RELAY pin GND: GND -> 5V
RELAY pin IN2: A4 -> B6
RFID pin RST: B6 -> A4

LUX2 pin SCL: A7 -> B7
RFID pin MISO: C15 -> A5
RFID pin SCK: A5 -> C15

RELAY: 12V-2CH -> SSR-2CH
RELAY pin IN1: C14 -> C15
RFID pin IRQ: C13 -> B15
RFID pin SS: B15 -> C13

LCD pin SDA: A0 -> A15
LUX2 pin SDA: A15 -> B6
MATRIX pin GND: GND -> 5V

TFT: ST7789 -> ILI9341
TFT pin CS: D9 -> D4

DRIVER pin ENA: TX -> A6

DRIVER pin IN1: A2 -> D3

→ **TASK TO CARRY OUT**:
Print all the lines exactly as they occur in the listing.

→ **RESPONSE AREA**:
RELAY pin GND: GND -> 5V
RELAY pin IN2: A4 -> B6
RFID pin RST: B6 -> A4

LUX2 pin SCL: A7 -> B7
RFID pin MISO: C15 -> A5
RFID pin SCK: A5 -> C15

RELAY: 12V-2CH -> SSR-2CH
RELAY pin IN1: C14 -> C15
RFID pin IRQ: C13 -> B15
RFID pin SS: B15 -> C13

LCD pin SDA: A0 -> A15
LUX2 pin SDA: A15 -> B6
MATRIX pin GND: GND -> 5V

TFT: ST7789 -> ILI9341
TFT pin CS: D9 -> D4

DRIVER pin ENA: TX -> A6

DRIVER pin IN1: A2 -> D3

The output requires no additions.